▶ Vorliegende Zeilen
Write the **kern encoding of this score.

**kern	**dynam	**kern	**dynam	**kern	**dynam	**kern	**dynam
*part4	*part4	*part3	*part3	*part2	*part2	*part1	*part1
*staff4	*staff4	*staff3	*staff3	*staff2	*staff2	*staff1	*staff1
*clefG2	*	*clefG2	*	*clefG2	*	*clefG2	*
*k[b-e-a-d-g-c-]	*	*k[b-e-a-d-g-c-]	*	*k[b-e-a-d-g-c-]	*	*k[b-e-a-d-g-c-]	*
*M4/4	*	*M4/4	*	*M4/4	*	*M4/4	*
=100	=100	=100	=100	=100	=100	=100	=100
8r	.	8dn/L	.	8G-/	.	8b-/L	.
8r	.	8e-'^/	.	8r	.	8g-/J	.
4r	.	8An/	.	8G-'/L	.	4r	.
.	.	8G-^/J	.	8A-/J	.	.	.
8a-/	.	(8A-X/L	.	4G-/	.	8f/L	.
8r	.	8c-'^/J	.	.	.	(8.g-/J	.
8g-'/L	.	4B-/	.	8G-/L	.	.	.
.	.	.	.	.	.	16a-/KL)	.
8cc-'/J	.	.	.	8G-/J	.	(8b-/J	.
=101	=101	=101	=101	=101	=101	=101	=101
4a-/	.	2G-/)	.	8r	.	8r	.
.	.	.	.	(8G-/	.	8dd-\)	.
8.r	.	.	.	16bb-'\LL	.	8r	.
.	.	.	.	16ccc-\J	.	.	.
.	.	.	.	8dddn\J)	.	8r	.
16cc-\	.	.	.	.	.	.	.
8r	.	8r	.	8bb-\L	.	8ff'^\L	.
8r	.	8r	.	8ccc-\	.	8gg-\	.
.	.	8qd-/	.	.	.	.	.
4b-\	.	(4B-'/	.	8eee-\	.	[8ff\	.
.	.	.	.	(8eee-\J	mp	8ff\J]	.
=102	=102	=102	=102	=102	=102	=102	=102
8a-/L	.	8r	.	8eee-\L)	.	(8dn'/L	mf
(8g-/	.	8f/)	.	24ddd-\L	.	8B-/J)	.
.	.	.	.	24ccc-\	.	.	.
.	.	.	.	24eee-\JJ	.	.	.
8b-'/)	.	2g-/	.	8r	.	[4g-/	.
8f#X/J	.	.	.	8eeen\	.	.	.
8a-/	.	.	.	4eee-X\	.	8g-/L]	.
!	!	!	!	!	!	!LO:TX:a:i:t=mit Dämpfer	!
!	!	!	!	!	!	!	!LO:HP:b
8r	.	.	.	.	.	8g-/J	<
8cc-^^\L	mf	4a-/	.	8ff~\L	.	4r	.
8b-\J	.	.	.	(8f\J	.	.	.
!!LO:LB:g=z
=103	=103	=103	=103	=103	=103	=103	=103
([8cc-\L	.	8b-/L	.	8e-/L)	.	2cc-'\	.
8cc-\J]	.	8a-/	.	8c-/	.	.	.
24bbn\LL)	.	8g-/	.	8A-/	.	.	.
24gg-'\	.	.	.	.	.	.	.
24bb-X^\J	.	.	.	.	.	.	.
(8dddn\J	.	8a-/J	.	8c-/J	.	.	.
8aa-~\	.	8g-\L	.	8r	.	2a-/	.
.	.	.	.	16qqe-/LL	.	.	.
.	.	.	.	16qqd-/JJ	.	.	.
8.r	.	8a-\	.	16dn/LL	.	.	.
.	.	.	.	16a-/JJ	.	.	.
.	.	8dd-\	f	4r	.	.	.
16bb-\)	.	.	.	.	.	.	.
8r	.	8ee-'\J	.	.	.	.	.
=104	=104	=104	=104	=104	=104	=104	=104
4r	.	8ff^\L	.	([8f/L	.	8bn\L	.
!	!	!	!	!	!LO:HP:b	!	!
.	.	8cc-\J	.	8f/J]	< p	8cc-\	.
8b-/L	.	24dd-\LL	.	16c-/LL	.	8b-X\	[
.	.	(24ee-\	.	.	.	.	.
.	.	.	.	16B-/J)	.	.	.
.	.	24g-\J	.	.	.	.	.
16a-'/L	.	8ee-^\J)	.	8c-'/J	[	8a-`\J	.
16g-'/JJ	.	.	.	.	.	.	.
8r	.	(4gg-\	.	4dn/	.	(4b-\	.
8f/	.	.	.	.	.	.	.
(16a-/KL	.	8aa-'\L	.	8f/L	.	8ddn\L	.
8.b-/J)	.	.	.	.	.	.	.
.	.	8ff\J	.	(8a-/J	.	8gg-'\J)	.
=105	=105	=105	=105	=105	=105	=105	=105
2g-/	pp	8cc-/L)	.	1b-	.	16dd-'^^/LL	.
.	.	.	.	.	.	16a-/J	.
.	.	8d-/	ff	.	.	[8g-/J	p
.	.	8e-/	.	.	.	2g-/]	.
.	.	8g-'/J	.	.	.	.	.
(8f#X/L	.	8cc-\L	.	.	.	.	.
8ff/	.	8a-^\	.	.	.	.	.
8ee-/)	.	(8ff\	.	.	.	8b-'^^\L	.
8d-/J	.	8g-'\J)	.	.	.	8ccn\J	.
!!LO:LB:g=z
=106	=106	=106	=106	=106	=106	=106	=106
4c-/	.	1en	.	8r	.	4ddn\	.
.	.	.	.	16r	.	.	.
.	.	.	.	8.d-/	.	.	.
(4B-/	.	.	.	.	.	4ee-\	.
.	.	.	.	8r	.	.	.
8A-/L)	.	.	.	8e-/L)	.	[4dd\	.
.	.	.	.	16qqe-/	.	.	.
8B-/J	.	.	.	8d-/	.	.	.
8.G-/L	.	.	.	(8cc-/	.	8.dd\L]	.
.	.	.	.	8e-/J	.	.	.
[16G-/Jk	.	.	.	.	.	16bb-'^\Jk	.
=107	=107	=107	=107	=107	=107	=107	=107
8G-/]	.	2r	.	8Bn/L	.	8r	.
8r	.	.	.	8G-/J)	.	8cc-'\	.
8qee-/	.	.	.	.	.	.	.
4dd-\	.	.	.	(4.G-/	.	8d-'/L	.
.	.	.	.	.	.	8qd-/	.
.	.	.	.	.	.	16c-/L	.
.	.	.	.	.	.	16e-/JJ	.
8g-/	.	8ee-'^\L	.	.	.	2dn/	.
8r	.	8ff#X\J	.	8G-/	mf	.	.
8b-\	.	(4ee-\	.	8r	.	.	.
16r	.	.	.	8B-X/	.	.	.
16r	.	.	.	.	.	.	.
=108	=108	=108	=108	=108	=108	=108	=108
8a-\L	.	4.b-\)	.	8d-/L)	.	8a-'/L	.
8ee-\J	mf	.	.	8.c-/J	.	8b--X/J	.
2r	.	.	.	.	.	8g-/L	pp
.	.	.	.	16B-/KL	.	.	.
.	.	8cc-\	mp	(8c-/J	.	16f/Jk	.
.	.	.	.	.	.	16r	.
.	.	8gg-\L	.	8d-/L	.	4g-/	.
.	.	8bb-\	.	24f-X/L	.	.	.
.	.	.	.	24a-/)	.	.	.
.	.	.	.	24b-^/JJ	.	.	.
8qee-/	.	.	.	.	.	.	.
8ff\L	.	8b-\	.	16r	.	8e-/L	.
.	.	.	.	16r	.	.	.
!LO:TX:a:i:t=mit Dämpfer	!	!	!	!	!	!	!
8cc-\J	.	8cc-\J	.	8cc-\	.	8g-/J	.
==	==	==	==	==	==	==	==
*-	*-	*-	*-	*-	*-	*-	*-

▶ Arbeitsanweisung
Sammle aus den Zeilen oben jede Zeile, in der das Wort "Dämpfer" vorkommt, und schreibe sie vollständig ab.

▶ Lösung der Aufgabe
!	!	!	!	!	!	!LO:TX:a:i:t=mit Dämpfer	!
!LO:TX:a:i:t=mit Dämpfer	!	!	!	!	!	!	!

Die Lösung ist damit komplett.